▸ Instructions to follow
Within the data that follows, set down exactly the lines from the one containing "none -> purple 1x2 brick [757,341,846,445]" through the one containing "tan 1x1 brick [183,48,213,84]", both ends included.

Object change listings
━━━━━━━━
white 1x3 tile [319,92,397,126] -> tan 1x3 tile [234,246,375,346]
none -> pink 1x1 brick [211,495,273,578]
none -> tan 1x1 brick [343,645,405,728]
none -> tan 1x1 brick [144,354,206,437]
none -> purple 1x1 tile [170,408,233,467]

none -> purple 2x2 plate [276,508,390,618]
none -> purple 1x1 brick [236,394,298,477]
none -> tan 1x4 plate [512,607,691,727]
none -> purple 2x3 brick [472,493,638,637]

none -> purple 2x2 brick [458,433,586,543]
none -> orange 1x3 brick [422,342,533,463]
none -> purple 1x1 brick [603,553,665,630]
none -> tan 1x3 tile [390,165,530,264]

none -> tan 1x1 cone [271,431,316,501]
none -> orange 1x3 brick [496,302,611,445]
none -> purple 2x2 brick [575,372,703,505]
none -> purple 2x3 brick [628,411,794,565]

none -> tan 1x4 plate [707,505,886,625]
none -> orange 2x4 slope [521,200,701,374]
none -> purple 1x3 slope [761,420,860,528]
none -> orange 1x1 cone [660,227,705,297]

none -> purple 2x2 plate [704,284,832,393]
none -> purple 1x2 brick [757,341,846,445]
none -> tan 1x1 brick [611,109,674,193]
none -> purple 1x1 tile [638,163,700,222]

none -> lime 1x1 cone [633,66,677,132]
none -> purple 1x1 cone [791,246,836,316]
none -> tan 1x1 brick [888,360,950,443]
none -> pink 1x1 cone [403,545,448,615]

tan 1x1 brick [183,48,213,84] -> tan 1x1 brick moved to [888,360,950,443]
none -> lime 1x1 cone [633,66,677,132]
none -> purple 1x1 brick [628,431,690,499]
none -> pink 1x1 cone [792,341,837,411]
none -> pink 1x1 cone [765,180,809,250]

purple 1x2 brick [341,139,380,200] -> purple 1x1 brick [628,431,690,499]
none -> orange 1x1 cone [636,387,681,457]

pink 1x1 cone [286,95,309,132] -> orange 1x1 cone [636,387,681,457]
━━━━━━━━
▸ Expected answer
none -> purple 1x2 brick [757,341,846,445]
none -> tan 1x1 brick [611,109,674,193]
none -> purple 1x1 tile [638,163,700,222]

none -> lime 1x1 cone [633,66,677,132]
none -> purple 1x1 cone [791,246,836,316]
none -> tan 1x1 brick [888,360,950,443]
none -> pink 1x1 cone [403,545,448,615]

tan 1x1 brick [183,48,213,84] -> tan 1x1 brick moved to [888,360,950,443]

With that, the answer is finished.